Pick out each line of the entries that contains the string "class" and copy those lines in full. Case counts.

• _Listed records_
=======

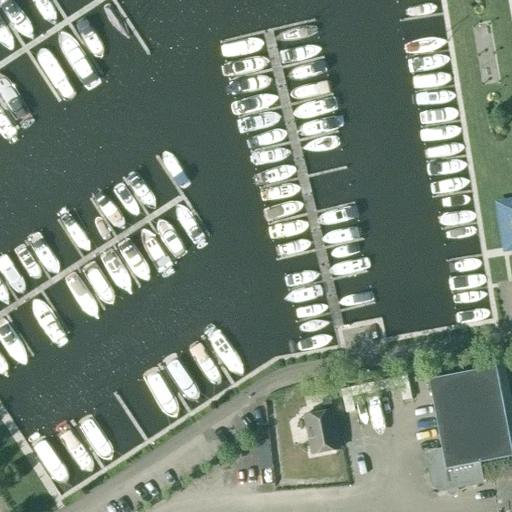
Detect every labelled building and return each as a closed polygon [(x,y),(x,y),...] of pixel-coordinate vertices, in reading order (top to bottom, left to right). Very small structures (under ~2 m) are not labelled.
[(502,254),(511,252),(511,199),(494,202),(502,254)] [(415,362),(395,366),(397,376),(417,372),(415,362)] [(439,491),(443,491),(478,484),(475,465),(511,457),(511,452),(496,367),(428,380),(441,451),(435,452),(432,453),(429,456),(427,460),(427,464),(431,483),(432,487),(435,490),(439,491)] [(337,419),(349,417),(345,394),(333,396),(337,419)] [(311,455),(339,450),(330,399),(321,400),(323,413),(304,417),(311,455)]
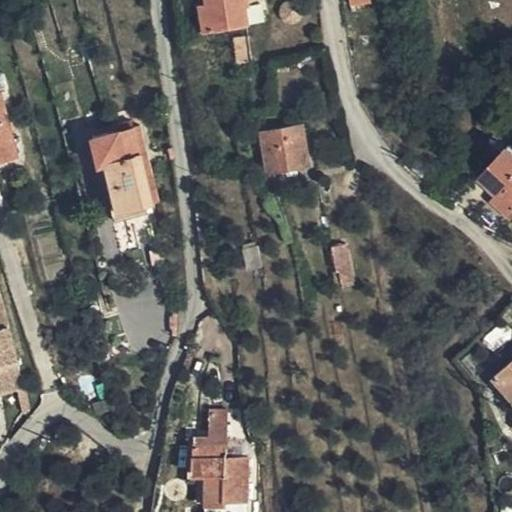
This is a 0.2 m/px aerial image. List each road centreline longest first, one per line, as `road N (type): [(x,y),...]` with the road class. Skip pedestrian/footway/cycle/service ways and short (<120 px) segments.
road 1 (residential): [(157,0),(197,310),(162,385),(148,444),(133,450),(62,414),(45,416),(7,452),(0,474)]
road 2 (residential): [(328,0),(348,93),(383,155),(511,272)]
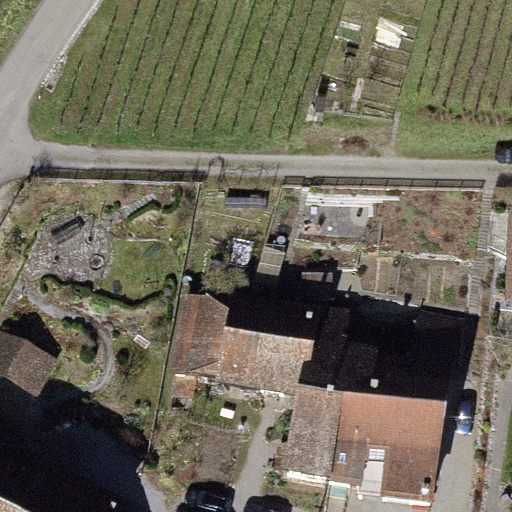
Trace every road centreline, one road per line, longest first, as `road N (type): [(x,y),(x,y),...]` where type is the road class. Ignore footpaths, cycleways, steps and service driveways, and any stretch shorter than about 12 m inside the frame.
road 1 (track): [(511,172),(71,164),(0,131)]
road 2 (residential): [(0,115),(78,0)]
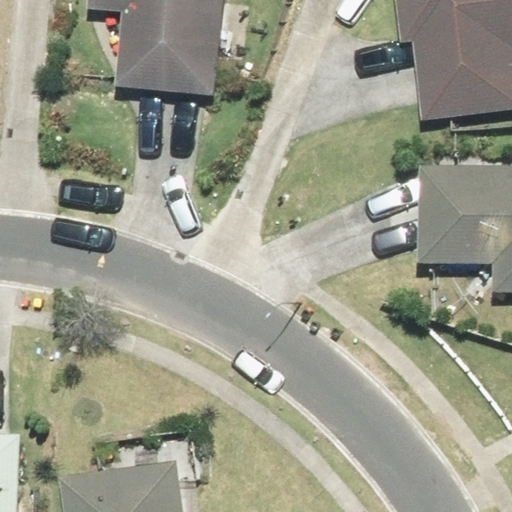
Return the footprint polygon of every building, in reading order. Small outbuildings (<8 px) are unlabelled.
[(231,0),(96,0),(96,7),(130,10),(124,86),(224,93),(231,0)] [(511,0),(401,0),(405,31),(417,30),(427,109),(511,98),(511,0)] [(511,157),(424,156),(422,254),(497,256),(496,283),(511,283),(511,157)] [(0,511),(33,511),(36,422),(0,421),(0,511)] [(196,511),(189,454),(74,469),(79,511),(196,511)]
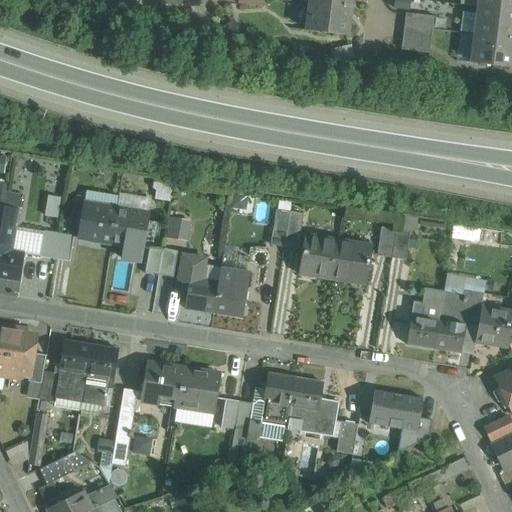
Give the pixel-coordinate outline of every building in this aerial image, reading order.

=======

• _Solution for this exercise_
This is a 0.2 m/px aerial image. List each road centreline longest first, one per line, as `road N (type): [(x,y),...]` with the road class. Skip pedestrian/footway/cycle/service ways and short (<120 px) segments.
Trace every road centreline, one road per line, longest first, as `road N (type): [(x,y),(x,y),...]` where type is the road class. Ignore footpaths, cycleways, steps and service driveways, and any stretch shorter than about 12 m inside the frame.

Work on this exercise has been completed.